RECORDS FOR PROCESSING:
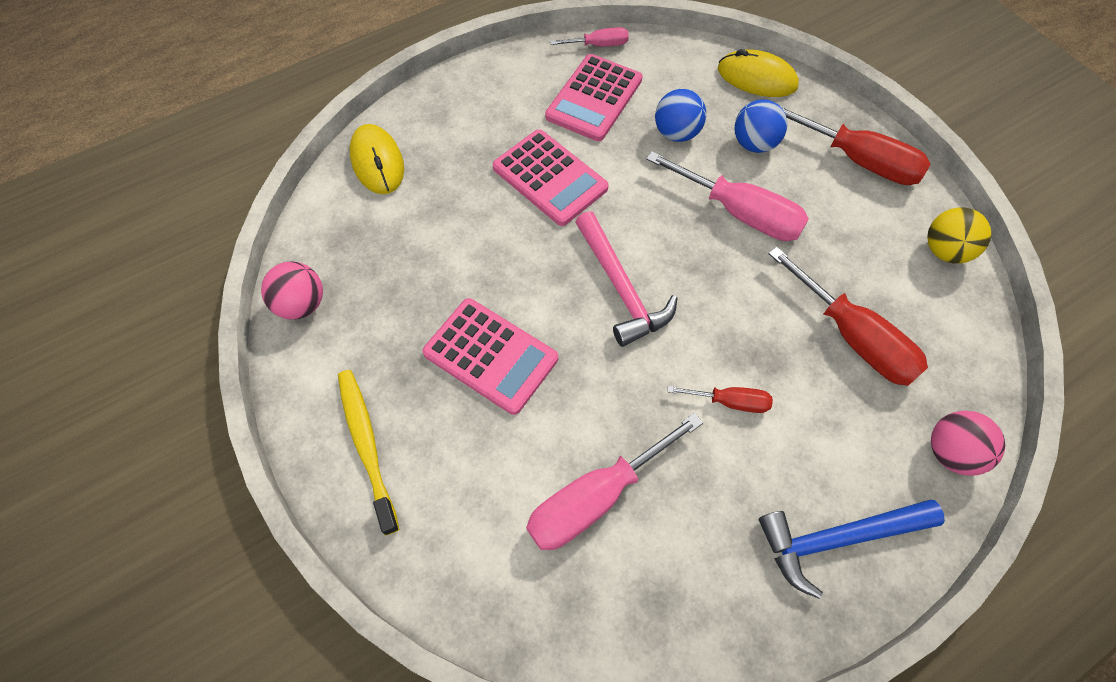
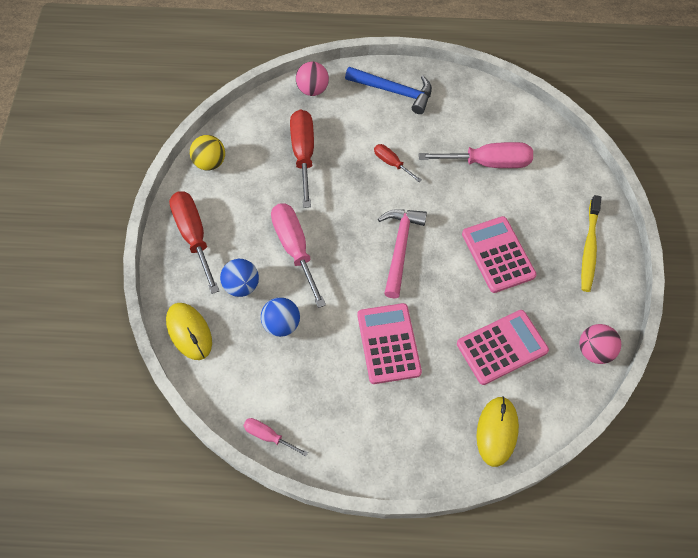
camera: 145 degrees left, 0 degrees up
(594, 98) = (311, 388): pink calculator -> pink calculator (502, 347)

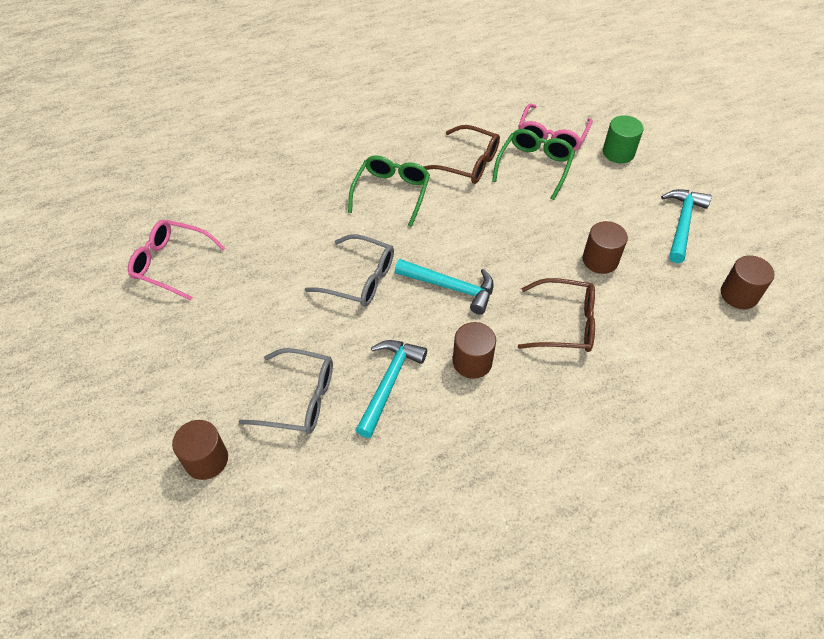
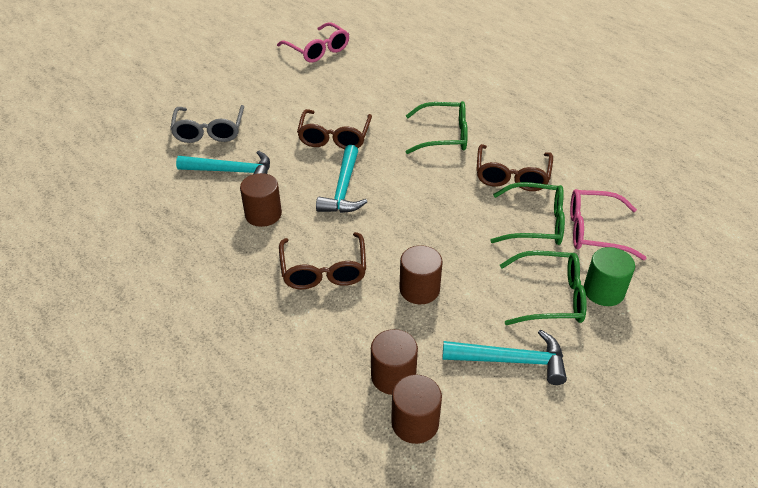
camera: 75 degrees right, 10 degrees down
(171, 263) = (318, 50): pink glasses -> pink glasses turned 135 degrees clockwise
(206, 460) = (154, 103): brown cylinder -> brown cylinder (393, 376)
(360, 279) = (334, 137): grey glasses -> brown glasses
(620, 183) = (550, 297): none -> green glasses

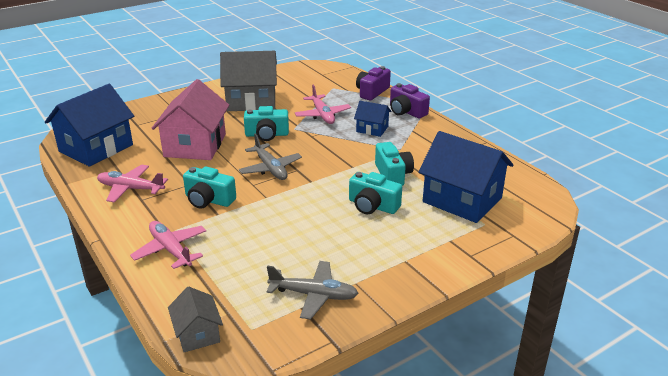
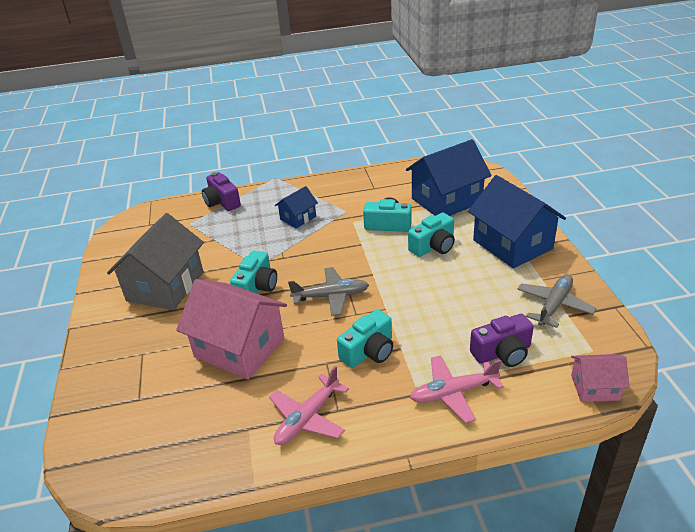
camera: 65 degrees left, 5 degrees up
(96, 148) = (174, 449): blue house -> blue house (512, 244)
(197, 334) = (595, 387): grey house -> pink house
(322, 115) = (244, 242): pink plane -> none
(406, 111) = (280, 192): purple camera -> purple camera (502, 353)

THE TASK: Write out each line of the data that holds the string "glasses".

TASK RESULT:
(171, 263) = (318, 50): pink glasses -> pink glasses turned 135 degrees clockwise
(360, 279) = (334, 137): grey glasses -> brown glasses
(620, 183) = (550, 297): none -> green glasses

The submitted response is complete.